• TASK PROMPT: Lines in the entries below where the word "pentagon" shows up should each be copied.

• Stored records:

============

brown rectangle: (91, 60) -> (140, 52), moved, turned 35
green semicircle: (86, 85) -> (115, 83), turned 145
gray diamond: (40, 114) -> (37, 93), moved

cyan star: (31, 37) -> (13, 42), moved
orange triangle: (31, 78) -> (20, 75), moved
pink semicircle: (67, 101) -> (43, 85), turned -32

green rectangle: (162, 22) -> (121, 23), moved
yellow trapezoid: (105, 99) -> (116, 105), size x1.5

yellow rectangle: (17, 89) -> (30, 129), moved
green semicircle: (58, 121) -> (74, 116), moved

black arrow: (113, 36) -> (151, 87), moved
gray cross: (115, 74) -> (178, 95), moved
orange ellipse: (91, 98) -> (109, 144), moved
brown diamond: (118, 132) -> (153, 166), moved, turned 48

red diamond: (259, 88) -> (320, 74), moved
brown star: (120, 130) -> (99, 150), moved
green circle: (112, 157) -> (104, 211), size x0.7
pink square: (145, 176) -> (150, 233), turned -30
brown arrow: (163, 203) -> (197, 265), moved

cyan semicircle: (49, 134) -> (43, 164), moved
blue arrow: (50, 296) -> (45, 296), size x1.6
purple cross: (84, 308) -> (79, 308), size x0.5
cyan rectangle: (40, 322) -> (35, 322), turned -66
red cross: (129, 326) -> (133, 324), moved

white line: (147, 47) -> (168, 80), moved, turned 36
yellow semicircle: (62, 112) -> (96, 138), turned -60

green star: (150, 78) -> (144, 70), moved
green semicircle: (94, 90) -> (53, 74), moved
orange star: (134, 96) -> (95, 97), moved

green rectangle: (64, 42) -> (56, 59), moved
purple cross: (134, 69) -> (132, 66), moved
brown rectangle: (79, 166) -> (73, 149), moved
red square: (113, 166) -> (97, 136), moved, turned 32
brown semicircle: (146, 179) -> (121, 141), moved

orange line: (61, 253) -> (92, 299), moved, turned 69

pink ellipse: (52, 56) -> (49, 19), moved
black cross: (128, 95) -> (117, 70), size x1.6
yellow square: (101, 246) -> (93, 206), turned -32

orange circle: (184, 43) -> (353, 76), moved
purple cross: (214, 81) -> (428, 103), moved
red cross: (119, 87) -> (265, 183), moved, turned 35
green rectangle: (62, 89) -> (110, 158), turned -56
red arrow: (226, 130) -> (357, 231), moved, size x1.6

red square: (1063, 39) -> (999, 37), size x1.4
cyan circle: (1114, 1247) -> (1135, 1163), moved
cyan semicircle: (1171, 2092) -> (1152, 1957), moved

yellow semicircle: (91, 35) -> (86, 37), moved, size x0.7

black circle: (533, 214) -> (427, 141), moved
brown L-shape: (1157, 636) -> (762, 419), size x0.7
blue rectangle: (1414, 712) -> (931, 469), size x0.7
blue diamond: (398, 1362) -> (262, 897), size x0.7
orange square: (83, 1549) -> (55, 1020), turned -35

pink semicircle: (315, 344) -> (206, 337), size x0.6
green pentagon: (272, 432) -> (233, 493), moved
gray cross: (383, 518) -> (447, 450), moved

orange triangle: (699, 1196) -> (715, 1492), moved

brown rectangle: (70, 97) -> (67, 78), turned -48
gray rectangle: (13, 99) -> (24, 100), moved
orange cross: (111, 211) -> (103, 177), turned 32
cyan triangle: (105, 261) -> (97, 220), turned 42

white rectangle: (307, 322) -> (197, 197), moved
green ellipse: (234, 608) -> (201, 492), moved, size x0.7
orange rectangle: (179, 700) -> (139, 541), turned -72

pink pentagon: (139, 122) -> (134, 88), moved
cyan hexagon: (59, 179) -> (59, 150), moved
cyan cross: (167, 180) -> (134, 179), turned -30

============

• RESPONSE:
green pentagon: (272, 432) -> (233, 493), moved
pink pentagon: (139, 122) -> (134, 88), moved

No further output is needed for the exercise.